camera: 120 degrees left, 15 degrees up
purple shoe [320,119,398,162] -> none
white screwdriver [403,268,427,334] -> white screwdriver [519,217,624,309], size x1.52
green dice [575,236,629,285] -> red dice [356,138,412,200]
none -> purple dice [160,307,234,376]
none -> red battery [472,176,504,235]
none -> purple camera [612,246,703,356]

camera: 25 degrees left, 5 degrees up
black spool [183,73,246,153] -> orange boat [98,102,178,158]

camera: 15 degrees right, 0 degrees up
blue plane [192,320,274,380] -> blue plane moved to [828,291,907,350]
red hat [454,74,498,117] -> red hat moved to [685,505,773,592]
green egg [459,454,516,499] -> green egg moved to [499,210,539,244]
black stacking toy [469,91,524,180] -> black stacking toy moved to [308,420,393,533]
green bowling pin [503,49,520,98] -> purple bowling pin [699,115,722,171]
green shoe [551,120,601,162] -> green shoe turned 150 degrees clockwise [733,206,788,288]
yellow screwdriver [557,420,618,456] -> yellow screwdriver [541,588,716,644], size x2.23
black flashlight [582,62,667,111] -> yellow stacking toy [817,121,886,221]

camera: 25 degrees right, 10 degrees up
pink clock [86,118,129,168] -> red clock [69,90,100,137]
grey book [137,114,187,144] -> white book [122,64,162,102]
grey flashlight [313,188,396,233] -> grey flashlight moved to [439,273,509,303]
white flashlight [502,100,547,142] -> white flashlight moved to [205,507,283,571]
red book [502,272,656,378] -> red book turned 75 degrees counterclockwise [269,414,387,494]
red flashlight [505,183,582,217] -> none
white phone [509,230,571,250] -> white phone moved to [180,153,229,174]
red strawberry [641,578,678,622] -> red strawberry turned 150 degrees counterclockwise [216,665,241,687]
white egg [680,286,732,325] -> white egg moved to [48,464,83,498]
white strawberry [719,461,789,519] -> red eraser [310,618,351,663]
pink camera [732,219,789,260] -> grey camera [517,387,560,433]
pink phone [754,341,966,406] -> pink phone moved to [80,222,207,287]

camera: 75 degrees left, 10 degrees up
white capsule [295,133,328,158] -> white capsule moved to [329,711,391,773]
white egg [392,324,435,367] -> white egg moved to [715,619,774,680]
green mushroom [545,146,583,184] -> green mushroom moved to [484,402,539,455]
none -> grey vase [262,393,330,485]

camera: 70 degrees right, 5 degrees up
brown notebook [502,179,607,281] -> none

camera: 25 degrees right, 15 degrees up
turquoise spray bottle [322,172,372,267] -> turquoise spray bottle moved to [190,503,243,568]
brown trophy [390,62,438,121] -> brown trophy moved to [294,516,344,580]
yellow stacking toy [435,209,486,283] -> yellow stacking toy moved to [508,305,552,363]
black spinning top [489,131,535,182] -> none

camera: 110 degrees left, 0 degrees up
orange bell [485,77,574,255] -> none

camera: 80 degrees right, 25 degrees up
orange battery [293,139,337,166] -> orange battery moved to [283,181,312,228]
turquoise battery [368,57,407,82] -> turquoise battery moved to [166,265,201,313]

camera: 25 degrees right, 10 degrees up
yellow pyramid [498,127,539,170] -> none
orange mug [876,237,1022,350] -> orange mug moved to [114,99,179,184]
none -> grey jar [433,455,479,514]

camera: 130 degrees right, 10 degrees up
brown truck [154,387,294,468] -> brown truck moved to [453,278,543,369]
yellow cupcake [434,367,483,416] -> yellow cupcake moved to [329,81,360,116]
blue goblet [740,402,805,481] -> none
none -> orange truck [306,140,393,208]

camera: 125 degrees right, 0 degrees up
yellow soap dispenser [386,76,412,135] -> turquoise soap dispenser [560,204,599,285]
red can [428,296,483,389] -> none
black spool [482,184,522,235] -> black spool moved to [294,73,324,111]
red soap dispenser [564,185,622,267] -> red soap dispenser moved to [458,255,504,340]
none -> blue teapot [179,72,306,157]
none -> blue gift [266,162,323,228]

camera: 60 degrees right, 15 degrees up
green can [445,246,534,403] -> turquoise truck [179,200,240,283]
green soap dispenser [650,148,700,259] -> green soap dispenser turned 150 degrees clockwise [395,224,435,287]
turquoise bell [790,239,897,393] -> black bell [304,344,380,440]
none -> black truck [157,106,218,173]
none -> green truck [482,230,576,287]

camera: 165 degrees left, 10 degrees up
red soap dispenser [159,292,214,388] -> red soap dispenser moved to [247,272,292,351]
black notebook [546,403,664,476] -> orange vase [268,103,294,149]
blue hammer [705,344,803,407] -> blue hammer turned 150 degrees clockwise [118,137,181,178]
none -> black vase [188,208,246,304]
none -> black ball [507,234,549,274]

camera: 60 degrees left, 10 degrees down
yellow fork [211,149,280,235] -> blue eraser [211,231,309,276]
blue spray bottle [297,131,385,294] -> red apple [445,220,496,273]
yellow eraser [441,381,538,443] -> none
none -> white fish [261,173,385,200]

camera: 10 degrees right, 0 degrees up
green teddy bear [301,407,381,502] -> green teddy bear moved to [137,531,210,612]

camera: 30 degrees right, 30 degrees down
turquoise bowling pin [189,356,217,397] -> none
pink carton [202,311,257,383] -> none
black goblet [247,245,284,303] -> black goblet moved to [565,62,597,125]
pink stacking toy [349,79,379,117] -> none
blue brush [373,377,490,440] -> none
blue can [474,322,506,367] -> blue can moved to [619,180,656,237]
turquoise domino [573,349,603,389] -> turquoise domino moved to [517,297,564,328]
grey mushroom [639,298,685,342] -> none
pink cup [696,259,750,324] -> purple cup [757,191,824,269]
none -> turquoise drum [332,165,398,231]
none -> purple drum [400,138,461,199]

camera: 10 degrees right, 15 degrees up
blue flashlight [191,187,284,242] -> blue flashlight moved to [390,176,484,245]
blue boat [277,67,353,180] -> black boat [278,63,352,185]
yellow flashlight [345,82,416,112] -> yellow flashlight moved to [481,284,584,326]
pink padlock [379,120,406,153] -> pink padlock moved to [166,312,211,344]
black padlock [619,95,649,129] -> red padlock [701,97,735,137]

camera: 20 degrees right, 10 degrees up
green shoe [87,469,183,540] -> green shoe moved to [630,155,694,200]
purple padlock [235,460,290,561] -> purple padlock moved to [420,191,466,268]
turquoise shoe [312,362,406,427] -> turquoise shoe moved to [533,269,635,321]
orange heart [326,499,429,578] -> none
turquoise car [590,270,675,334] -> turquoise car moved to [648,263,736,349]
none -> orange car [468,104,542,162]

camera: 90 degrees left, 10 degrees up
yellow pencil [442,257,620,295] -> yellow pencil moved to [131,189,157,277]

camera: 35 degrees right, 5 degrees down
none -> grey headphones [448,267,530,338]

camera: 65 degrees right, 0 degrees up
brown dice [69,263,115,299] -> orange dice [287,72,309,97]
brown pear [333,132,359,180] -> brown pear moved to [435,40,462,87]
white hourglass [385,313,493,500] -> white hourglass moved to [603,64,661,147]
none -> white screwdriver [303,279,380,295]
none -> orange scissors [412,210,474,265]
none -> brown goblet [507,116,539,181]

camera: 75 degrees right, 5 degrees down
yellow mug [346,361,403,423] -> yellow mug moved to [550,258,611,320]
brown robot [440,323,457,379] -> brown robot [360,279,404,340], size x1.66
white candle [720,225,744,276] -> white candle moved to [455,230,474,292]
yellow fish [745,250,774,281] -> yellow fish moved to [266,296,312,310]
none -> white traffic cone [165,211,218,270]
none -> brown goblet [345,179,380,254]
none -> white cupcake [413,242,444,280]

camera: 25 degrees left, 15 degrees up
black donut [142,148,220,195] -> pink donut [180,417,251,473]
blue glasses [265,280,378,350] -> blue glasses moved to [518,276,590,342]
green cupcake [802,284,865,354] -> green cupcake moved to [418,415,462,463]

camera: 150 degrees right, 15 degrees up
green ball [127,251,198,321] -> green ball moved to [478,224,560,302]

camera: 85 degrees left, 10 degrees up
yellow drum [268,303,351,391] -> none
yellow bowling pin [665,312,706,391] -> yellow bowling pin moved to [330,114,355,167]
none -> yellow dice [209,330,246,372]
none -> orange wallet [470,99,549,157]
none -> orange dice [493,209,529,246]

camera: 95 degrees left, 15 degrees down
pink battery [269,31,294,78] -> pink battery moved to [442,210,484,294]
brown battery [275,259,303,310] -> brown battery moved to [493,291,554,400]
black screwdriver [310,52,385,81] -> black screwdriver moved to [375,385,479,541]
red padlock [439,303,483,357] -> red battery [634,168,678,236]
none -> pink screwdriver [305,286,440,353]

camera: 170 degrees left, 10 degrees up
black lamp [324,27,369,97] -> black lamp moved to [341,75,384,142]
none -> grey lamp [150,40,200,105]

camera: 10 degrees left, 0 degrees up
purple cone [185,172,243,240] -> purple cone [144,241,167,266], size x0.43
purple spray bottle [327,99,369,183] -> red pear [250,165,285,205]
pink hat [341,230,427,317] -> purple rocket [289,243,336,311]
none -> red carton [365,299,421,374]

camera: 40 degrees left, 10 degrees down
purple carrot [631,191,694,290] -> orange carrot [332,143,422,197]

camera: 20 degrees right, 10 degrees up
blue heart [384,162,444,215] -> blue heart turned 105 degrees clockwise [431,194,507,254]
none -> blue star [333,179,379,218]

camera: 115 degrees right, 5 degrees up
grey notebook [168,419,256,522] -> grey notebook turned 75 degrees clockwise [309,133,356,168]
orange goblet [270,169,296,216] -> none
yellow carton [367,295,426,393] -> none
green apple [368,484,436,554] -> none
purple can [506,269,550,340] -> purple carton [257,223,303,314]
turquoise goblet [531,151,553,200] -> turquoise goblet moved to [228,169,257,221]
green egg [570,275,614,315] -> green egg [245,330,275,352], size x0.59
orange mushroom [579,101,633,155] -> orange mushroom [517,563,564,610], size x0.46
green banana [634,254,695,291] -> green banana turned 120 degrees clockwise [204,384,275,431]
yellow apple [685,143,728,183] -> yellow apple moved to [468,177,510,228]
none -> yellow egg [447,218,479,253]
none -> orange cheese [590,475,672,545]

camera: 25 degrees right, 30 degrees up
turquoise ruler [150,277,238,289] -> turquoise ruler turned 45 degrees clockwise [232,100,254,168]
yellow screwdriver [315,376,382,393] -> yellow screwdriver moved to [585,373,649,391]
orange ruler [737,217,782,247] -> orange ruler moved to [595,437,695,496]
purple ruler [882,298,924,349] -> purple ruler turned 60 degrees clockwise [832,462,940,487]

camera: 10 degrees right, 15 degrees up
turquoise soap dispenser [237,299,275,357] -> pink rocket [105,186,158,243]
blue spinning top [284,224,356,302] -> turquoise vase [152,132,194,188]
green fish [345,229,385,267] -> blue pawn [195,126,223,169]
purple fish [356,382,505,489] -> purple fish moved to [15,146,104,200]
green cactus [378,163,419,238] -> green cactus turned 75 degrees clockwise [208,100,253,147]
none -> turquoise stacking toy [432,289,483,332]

- _Work task_:
How many lines in the listing above contain the string "notebook"? Answer with the number only.

- _Result_:
3